» TASK INSTRUCTIONS
Answer with one number only, the count of lines in the material below that hold "down".

★ ★ ★ ★ ★

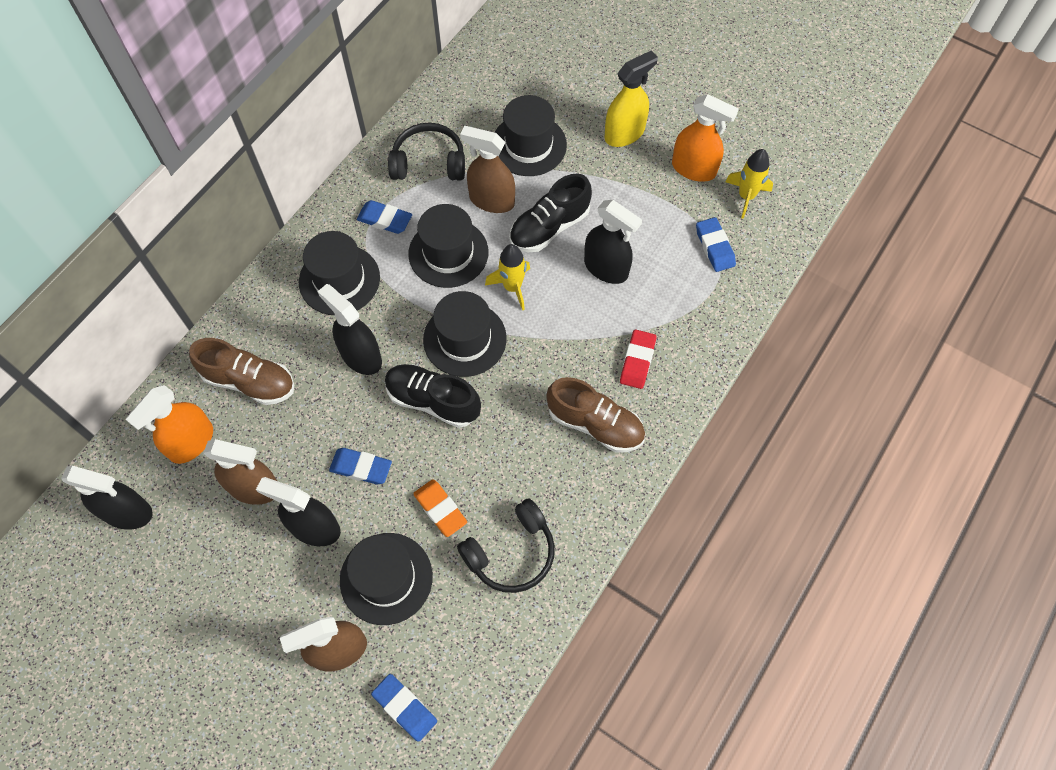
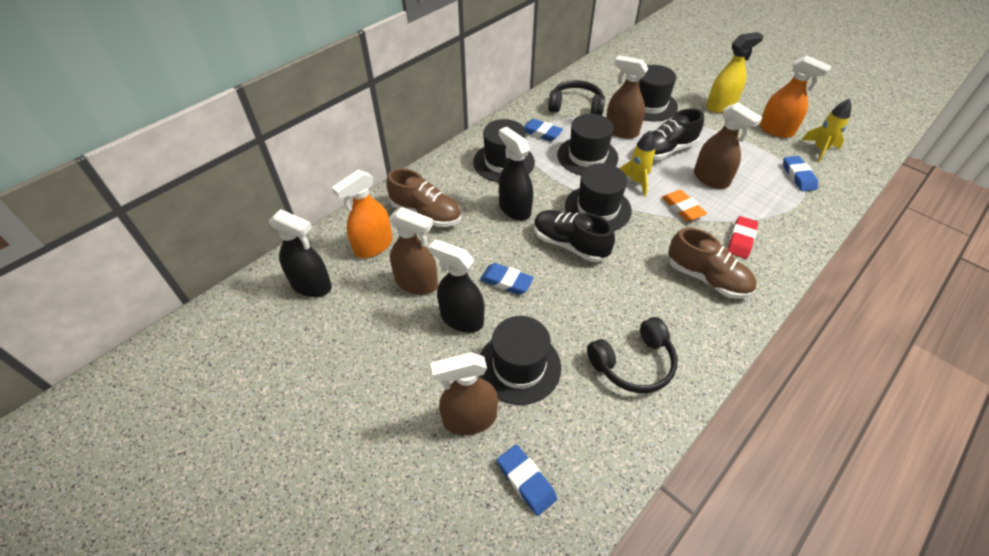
camera: 10 degrees right, 15 degrees down
orange eraser [413,479,467,537] -> orange eraser moved to [662,190,707,221]
black spray bottle [584,200,642,284] -> brown spray bottle [694,103,763,189]

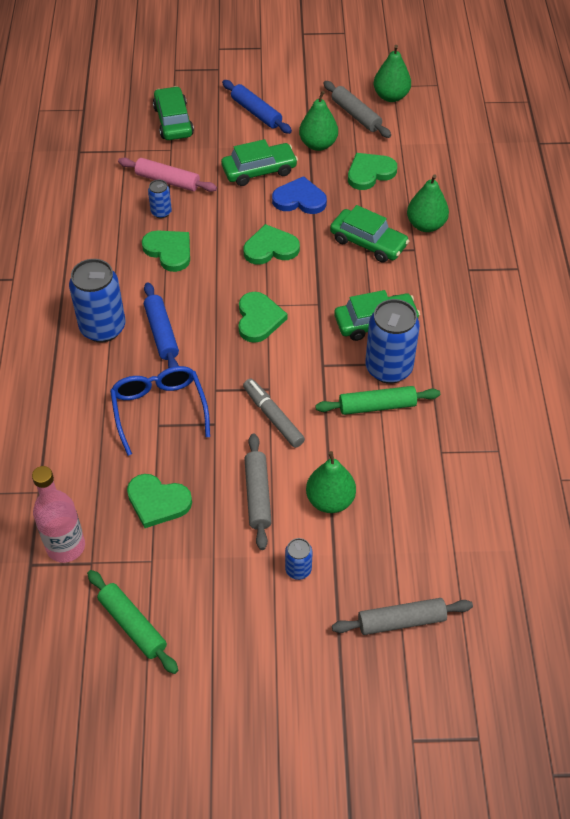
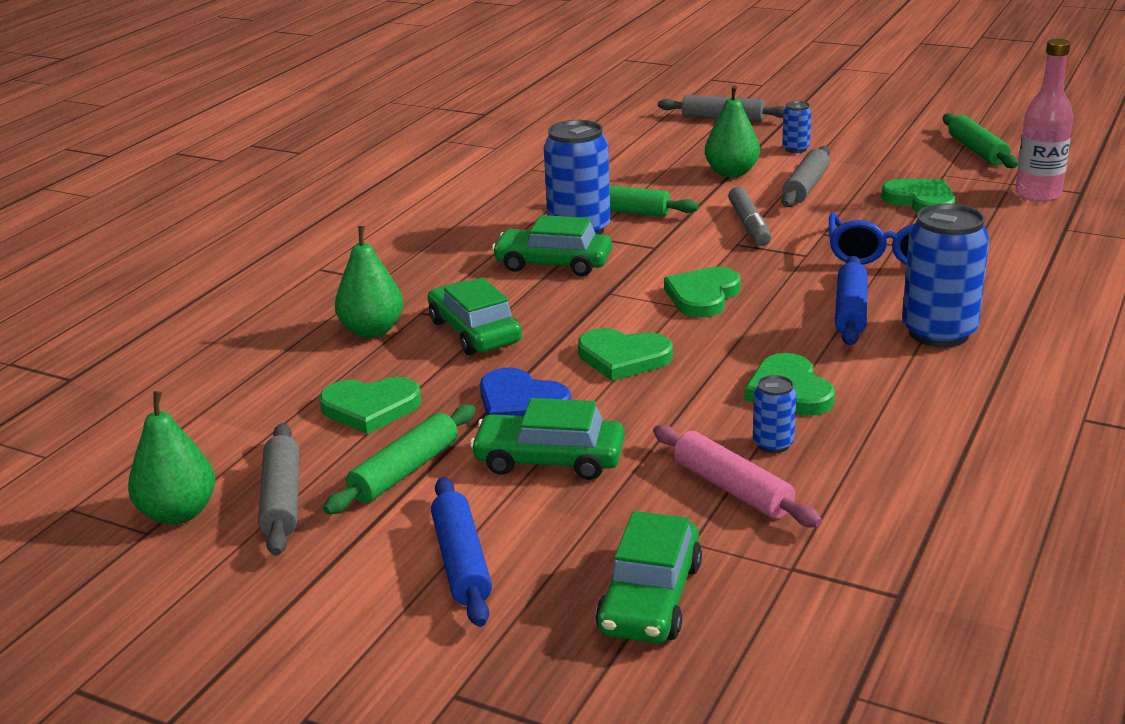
camera: 150 degrees left, 25 degrees down
green pear [299,91,338,151] -> green rolling pin [323,405,476,514]

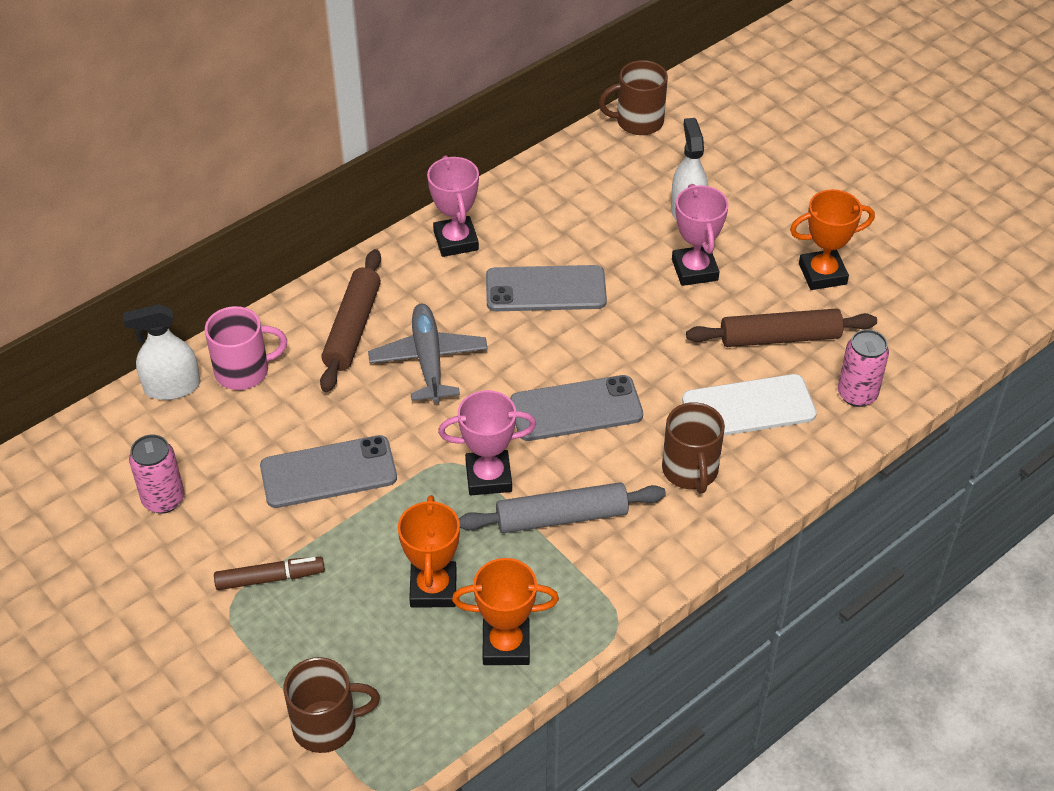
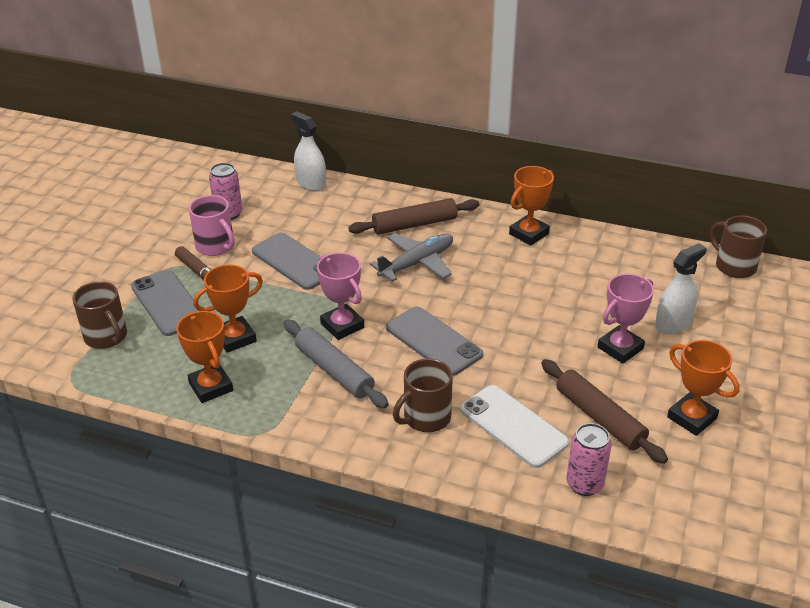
camera: 60 degrees right, 10 degrees down
pink mug [205,306,287,390] -> pink mug moved to [189,195,235,256]
pink trophy [427,156,479,257] -> orange trophy [509,166,554,246]
grey phone [486,265,607,311] -> grey phone moved to [131,270,199,336]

★ ★ ★ ★ ★

» SOLVED EXERCISE
3